▸ TASK PROMPT
Repeat exactly the stretch of lines that starts with the one containing "U202 pin out: DGND -> SIG" and ends with the last line of the material. Leave out pictures.
::::
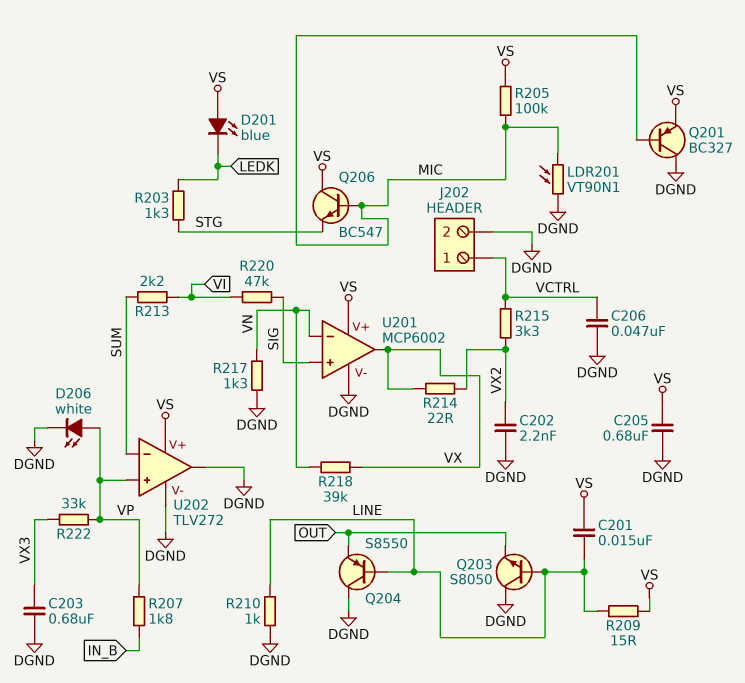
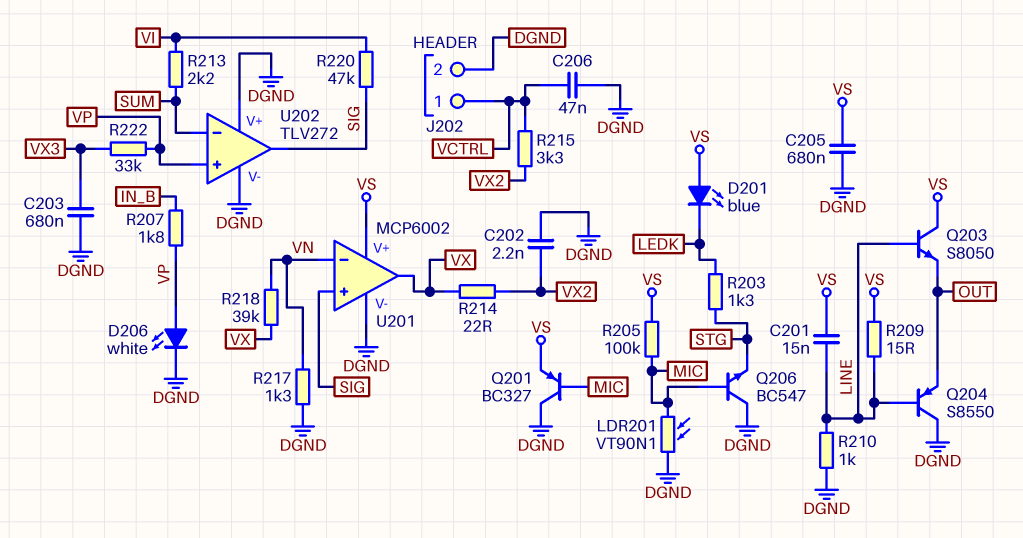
Q203: NPN S8050 (B LINE, C DGND, E OUT) -> NPN S8050 (B LINE, C VS, E OUT)
Q206: NPN BC547 (B MIC, C VS, E STG) -> NPN BC547 (B MIC, C DGND, E STG)
U202 pin V+: VS -> DGND
U202 pin out: DGND -> SIG

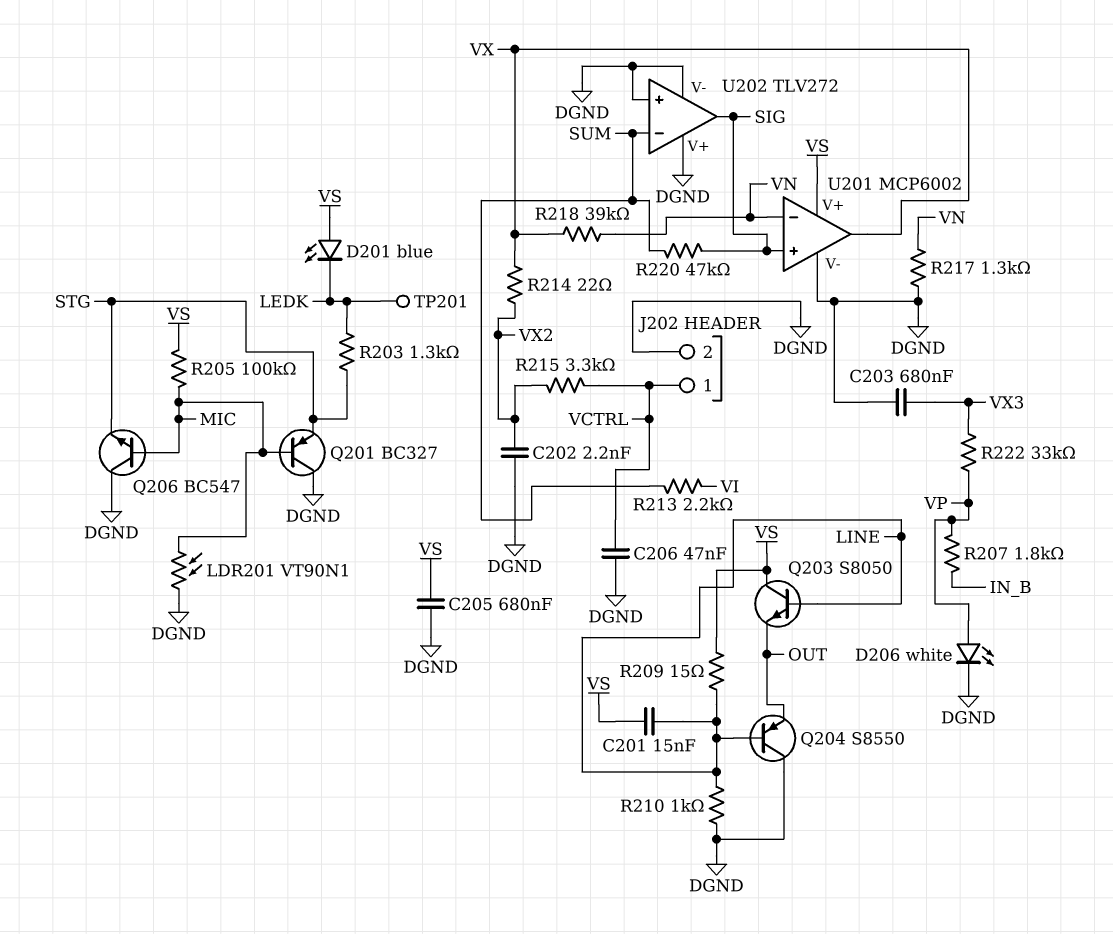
Q201: PNP BC327 (B MIC, C DGND, E VS) -> PNP BC327 (B MIC, C DGND, E STG)
R220: 47k (SIG, VI) -> 47k (SIG, SUM)
TP201: none -> test point (LEDK)
U202 pin in+: VP -> DGND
::::
▸ RESPONSE BOX
U202 pin out: DGND -> SIG

Q201: PNP BC327 (B MIC, C DGND, E VS) -> PNP BC327 (B MIC, C DGND, E STG)
R220: 47k (SIG, VI) -> 47k (SIG, SUM)
TP201: none -> test point (LEDK)
U202 pin in+: VP -> DGND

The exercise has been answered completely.